Source information:
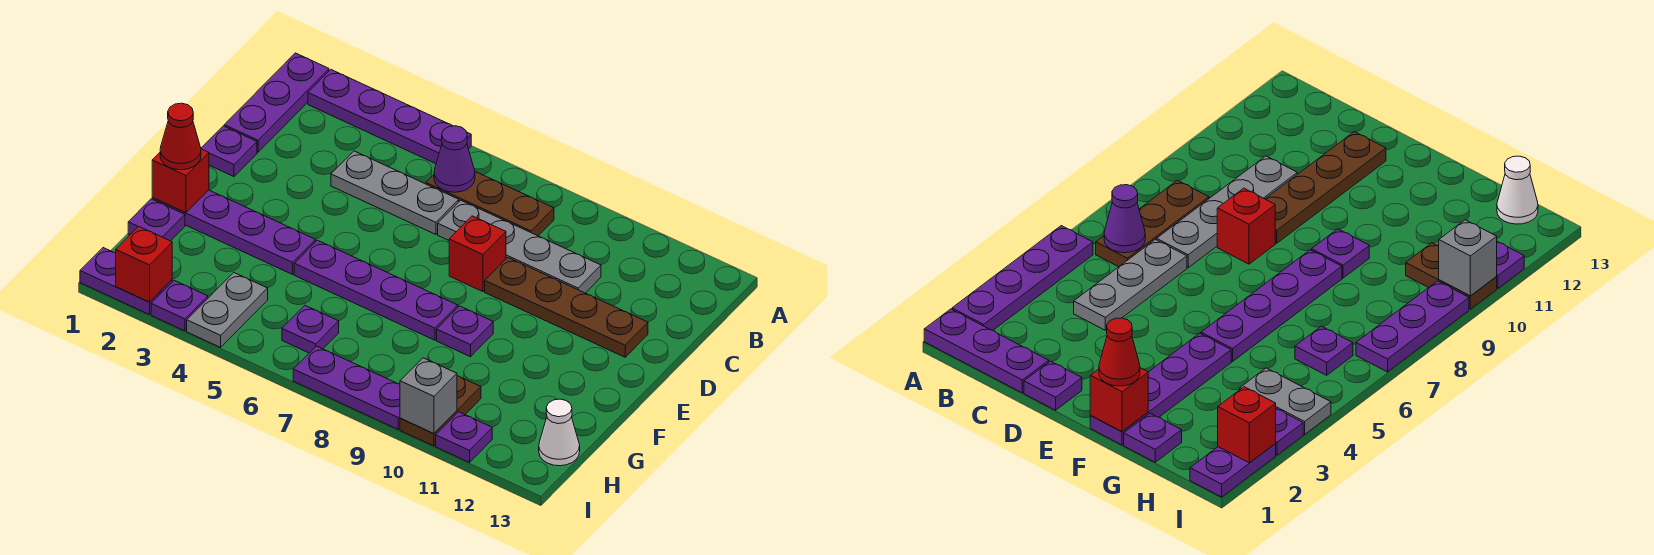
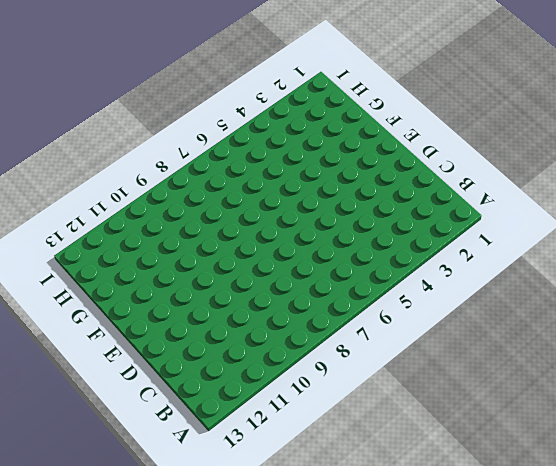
none -> purple plate A1:C1 level 1
none -> purple plate A2:A5 level 1
none -> brown plate B6:B8 level 1

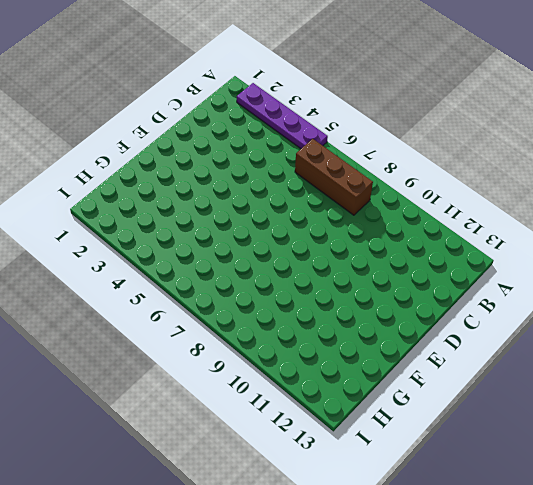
brown brick B6:B8 level 1 -> brown plate B6:B8 level 1
none -> purple plate A1:C1 level 1
none -> grey plate C4:C6 level 1
none -> grey plate C7:C10 level 1

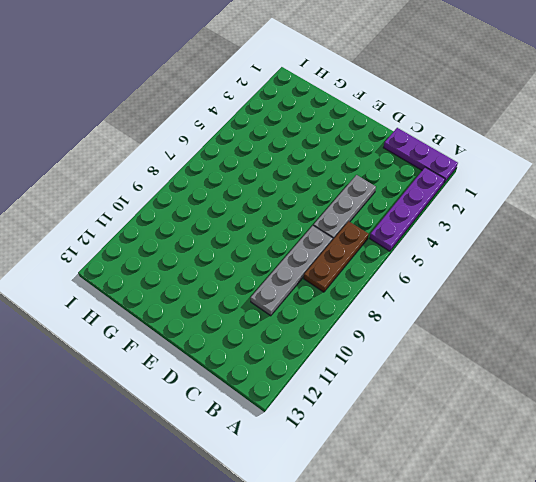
none -> purple plate D1 level 1
none -> red brick D8 level 1
none -> brown plate D9:D12 level 1

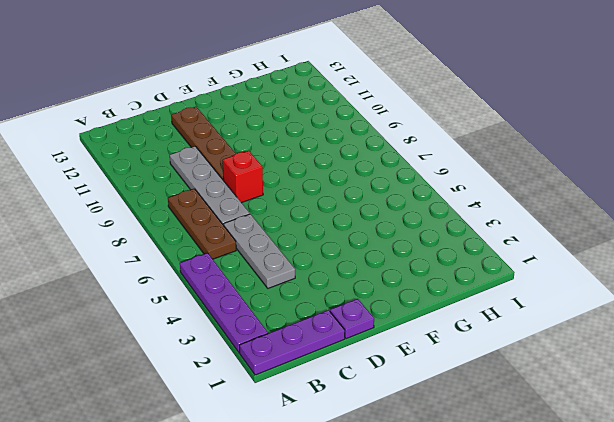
none -> purple plate F1:F4 level 1
none -> purple plate F5:F8 level 1
none -> purple plate F9 level 1

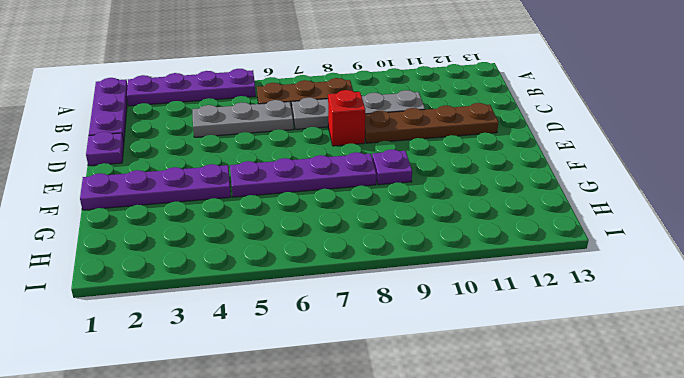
none -> purple plate G1 level 1
none -> grey plate H4:I4 level 1
none -> purple plate H6 level 1

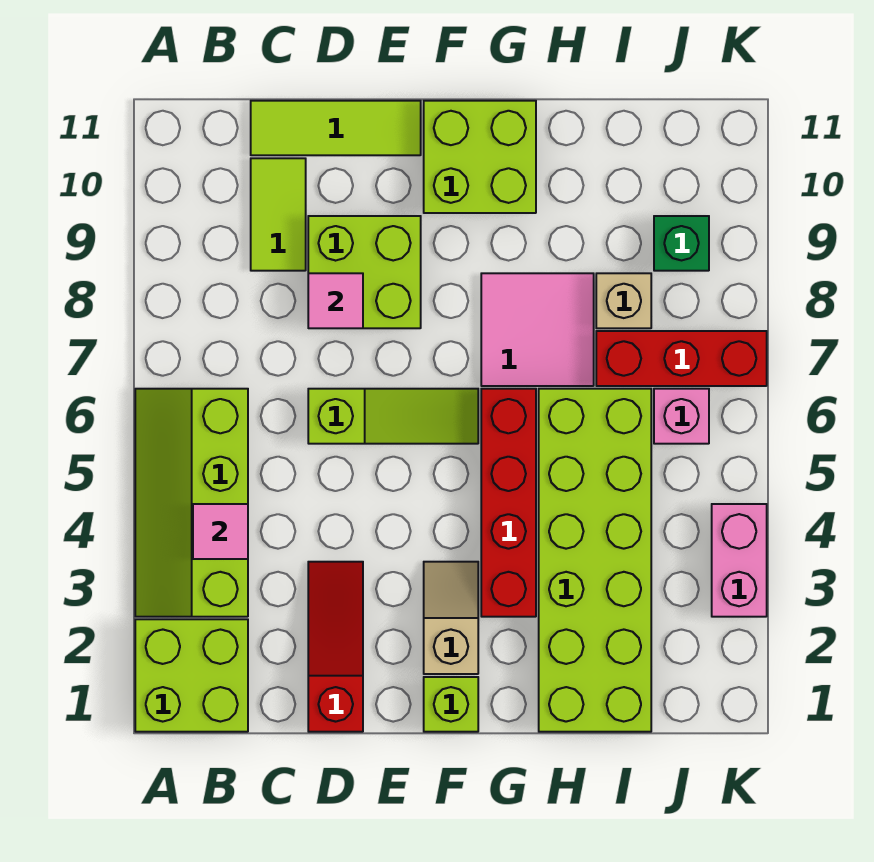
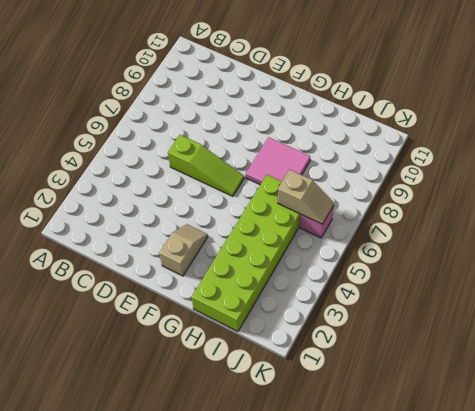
tan slope I6:J6 level 2 top I -> none
none -> lime brick A1:B2 level 1
none -> lime slope A3:B6 level 1 top B
none -> lime tile C9:C10 level 1

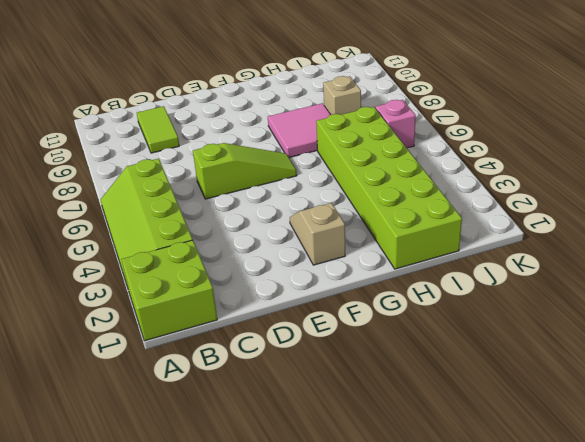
none -> lime tile C11:E11 level 1
none -> red slope D1:D3 level 1 top 1
none -> lime brick D8:E9 level 1

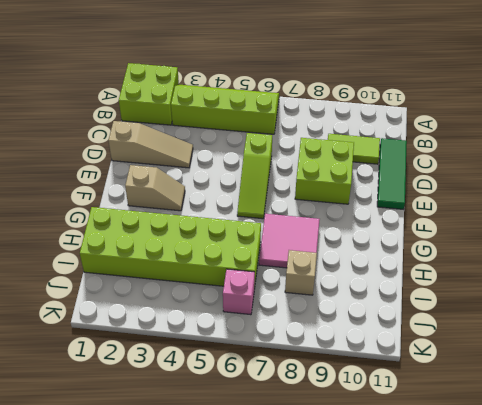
green tile C11:E11 level 1 -> lime tile C11:E11 level 1
tan slope D1:D3 level 1 top 1 -> red slope D1:D3 level 1 top 1
none -> lime brick F1 level 1
none -> lime brick F10:G11 level 1
none -> red brick G3:G6 level 1

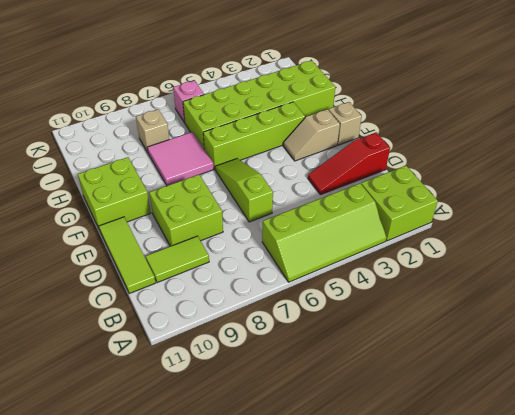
tan brick F1 level 1 -> lime brick F1 level 1
lime brick G3:G6 level 1 -> red brick G3:G6 level 1
none -> red brick I7:K7 level 1
none -> green brick J9 level 1
none -> pink brick K3:K4 level 1

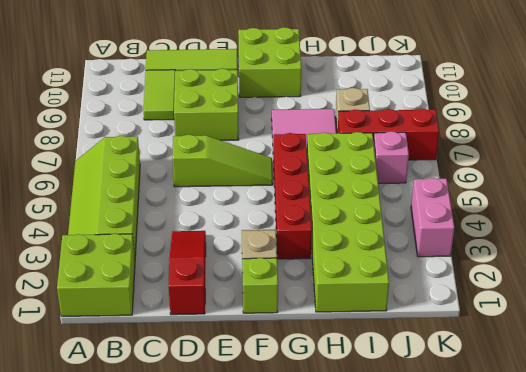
none -> green brick J9 level 1
none -> pink tile B4 level 2
none -> pink tile D8 level 2

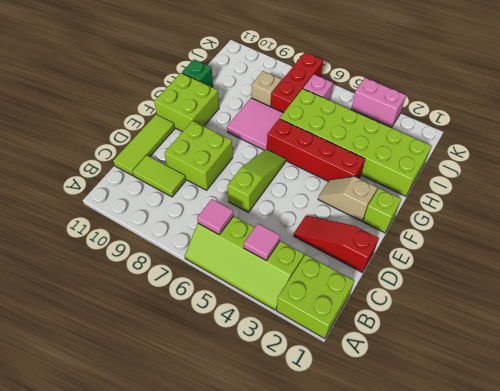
pink tile B6 level 2 -> pink tile D8 level 2
green brick H11 level 1 -> green brick J9 level 1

Problem: From the listing above, please give again the lines that begin with the line holding "none -> purple plate F5:F8 level 1" and go on through the line holding "none -> lime brick D8:E9 level 1", exactly, both ends included, minus any picture.

Worked solution:
none -> purple plate F5:F8 level 1
none -> purple plate F9 level 1

none -> purple plate G1 level 1
none -> grey plate H4:I4 level 1
none -> purple plate H6 level 1

tan slope I6:J6 level 2 top I -> none
none -> lime brick A1:B2 level 1
none -> lime slope A3:B6 level 1 top B
none -> lime tile C9:C10 level 1

none -> lime tile C11:E11 level 1
none -> red slope D1:D3 level 1 top 1
none -> lime brick D8:E9 level 1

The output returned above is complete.